▶ _What is being asked_
Copy the entries in the stretch from the line containing "The height and width of the screenshot is (540, 960). Find" through the last entry, swapping every "vacant space" for "empty space" and leaving all else unchanged.

▶ _Material for this exercise_
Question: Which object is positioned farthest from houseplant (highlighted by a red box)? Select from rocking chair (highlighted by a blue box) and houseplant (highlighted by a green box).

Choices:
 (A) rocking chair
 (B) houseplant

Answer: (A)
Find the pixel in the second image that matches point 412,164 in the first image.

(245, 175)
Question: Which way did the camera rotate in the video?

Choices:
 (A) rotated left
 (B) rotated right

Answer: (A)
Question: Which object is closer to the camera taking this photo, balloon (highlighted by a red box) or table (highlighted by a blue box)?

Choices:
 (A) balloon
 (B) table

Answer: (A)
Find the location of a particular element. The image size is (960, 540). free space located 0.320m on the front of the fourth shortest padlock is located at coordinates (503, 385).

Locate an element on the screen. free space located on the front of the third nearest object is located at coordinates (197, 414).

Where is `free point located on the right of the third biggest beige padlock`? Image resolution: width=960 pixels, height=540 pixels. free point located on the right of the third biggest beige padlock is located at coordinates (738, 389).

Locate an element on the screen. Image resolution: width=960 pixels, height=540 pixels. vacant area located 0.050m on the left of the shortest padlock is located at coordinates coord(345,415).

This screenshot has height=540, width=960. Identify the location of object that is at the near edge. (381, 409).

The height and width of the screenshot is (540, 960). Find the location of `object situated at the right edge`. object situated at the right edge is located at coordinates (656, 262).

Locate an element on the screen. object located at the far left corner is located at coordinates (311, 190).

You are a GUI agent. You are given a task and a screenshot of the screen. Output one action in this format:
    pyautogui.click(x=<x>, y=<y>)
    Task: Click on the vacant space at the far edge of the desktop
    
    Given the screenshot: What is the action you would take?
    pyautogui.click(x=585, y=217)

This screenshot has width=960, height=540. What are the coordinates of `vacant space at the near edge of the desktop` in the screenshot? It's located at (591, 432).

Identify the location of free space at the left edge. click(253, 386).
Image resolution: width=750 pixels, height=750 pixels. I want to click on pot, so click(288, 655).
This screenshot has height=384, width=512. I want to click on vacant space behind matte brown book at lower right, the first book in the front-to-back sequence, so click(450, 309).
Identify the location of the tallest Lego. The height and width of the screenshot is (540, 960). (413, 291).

▶ _Completed exercise_
The height and width of the screenshot is (540, 960). Find the location of `object situated at the right edge`. object situated at the right edge is located at coordinates (656, 262).

Locate an element on the screen. object located at the far left corner is located at coordinates (311, 190).

You are a GUI agent. You are given a task and a screenshot of the screen. Output one action in this format:
    pyautogui.click(x=<x>, y=<y>)
    Task: Click on the empty space at the far edge of the desktop
    
    Given the screenshot: What is the action you would take?
    pyautogui.click(x=585, y=217)

This screenshot has width=960, height=540. What are the coordinates of `empty space at the near edge of the desktop` in the screenshot? It's located at (591, 432).

Identify the location of free space at the left edge. click(253, 386).
Image resolution: width=750 pixels, height=750 pixels. I want to click on pot, so click(288, 655).
This screenshot has height=384, width=512. I want to click on empty space behind matte brown book at lower right, the first book in the front-to-back sequence, so click(450, 309).
Identify the location of the tallest Lego. The height and width of the screenshot is (540, 960). (413, 291).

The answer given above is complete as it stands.